:: Task brief ::
Which lines run from the one containing "red lamp: 2 -> 1" to the end of the entries? Copy them exactly, both ends included, and give nothing else.

:: Supplied records ::
* * * *

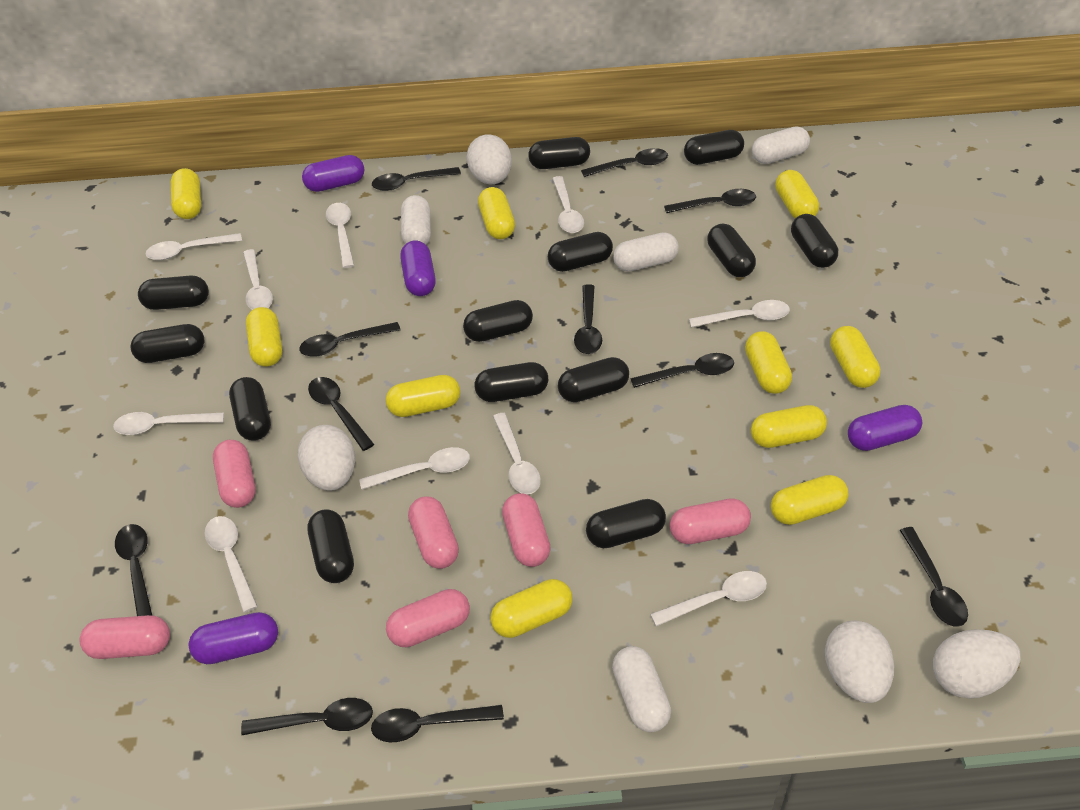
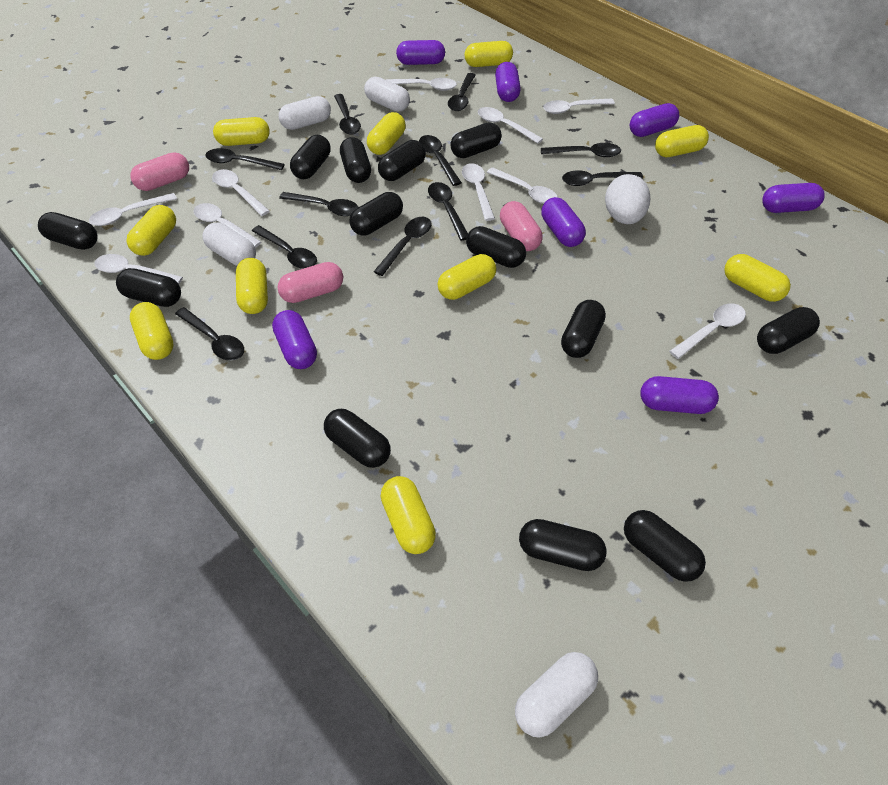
pink capsule: 6 -> 3
purple capsule: 4 -> 7
white egg: 4 -> 1

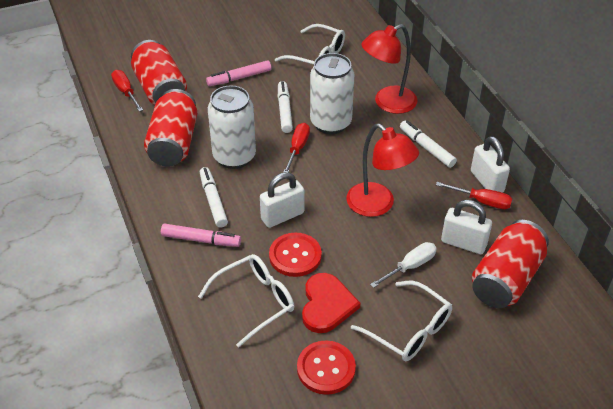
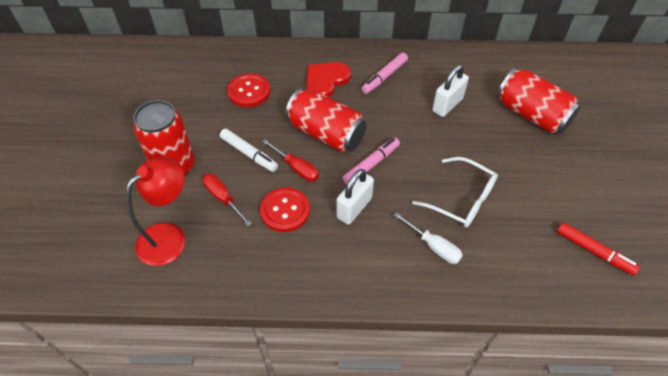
red lamp: 2 -> 1
red marker: 0 -> 1
red screwdriver: 3 -> 2
white can: 2 -> 0
white glasses: 3 -> 1
white marker: 3 -> 1
white padlock: 3 -> 2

* * * *

:: Written reply ::
red lamp: 2 -> 1
red marker: 0 -> 1
red screwdriver: 3 -> 2
white can: 2 -> 0
white glasses: 3 -> 1
white marker: 3 -> 1
white padlock: 3 -> 2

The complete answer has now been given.